▶ Exercise goal
Search the data below for "swing"; list each line that holds it.

[Stored data]
◆ ◆ ◆
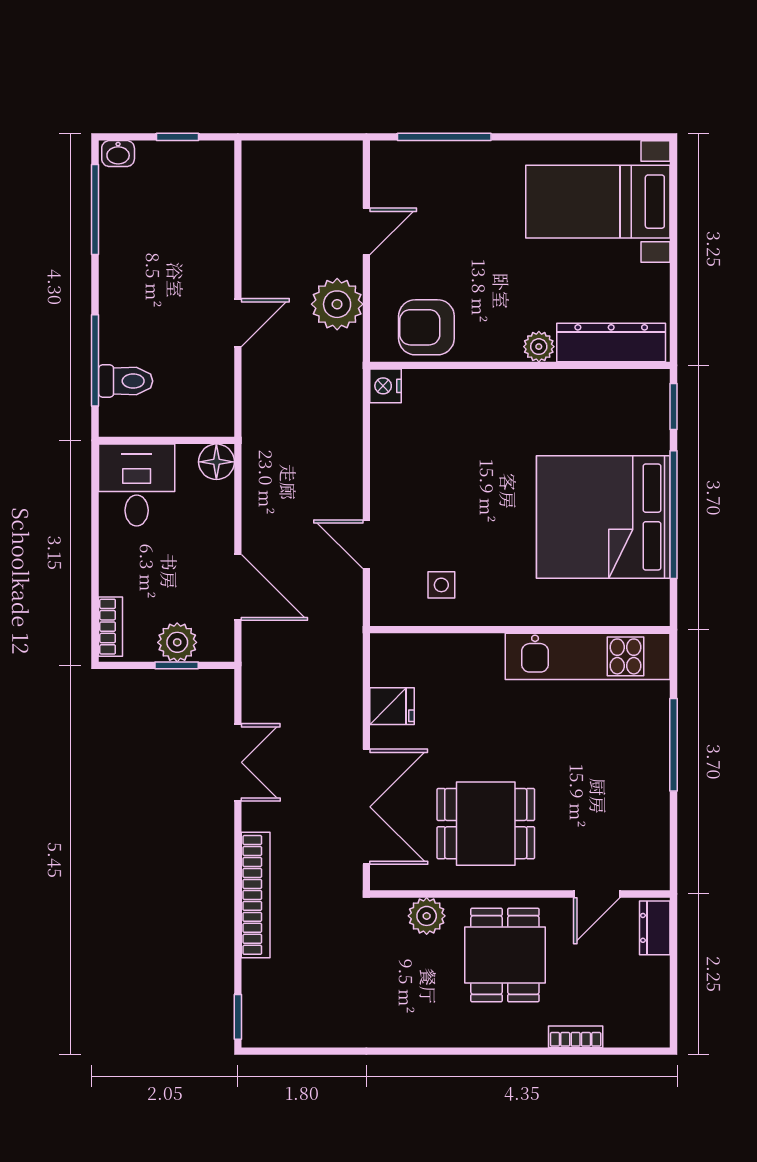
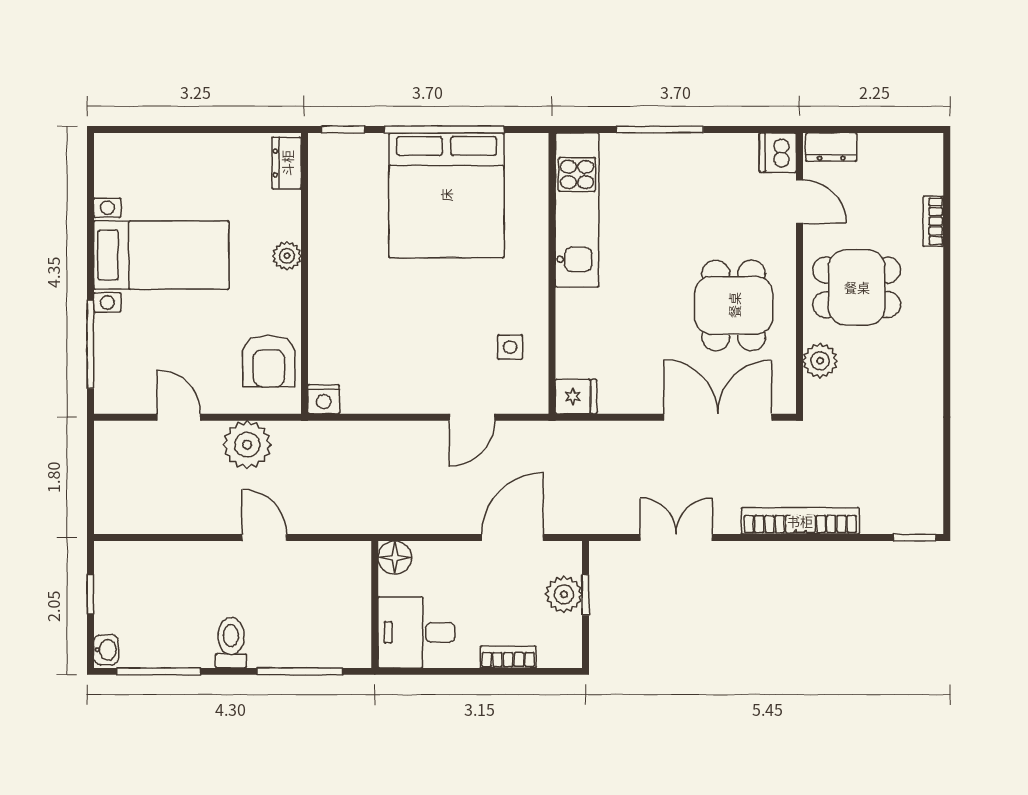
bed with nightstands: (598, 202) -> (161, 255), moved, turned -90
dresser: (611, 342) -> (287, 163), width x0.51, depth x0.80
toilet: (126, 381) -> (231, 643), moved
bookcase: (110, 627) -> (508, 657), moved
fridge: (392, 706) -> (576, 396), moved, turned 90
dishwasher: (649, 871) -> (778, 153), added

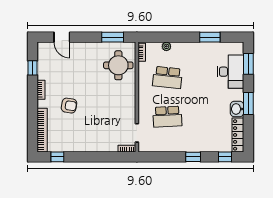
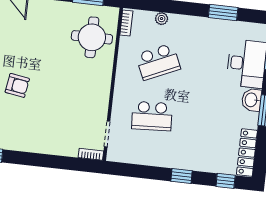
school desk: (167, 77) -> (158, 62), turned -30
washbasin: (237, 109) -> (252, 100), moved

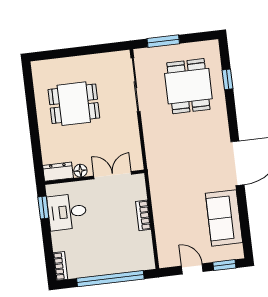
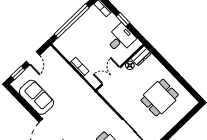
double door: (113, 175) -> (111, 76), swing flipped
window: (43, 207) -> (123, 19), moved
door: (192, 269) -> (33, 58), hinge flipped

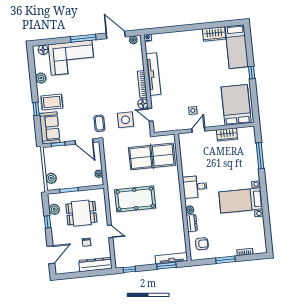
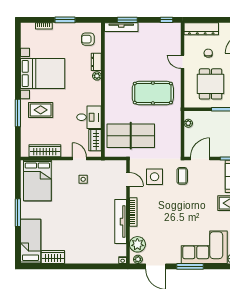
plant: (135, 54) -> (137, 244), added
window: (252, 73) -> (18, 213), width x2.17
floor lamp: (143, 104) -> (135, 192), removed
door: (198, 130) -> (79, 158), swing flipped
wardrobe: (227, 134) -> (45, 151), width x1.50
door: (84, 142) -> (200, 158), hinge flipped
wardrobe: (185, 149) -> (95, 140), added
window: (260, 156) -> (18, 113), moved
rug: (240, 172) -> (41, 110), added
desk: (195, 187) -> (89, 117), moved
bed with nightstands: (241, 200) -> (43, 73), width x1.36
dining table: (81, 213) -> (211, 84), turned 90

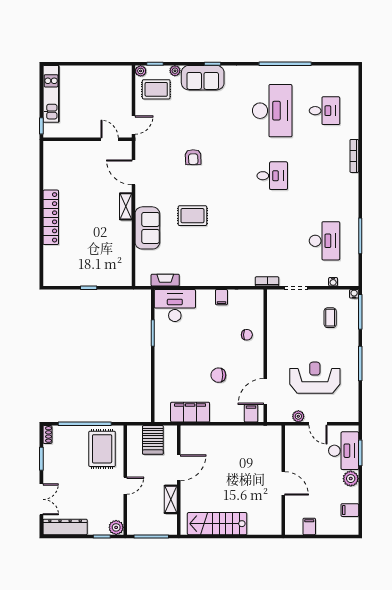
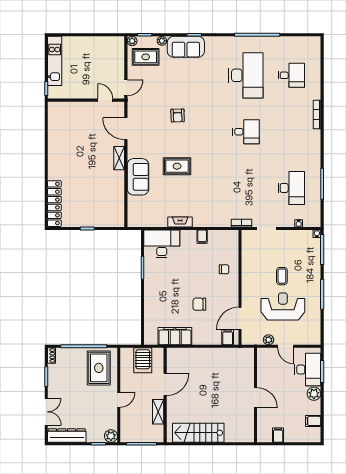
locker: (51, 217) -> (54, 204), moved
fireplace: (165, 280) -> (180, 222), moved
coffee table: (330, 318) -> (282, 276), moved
◆ ◆ ◆
▶ Response
double door: (113, 175) -> (111, 76), swing flipped
door: (198, 130) -> (79, 158), swing flipped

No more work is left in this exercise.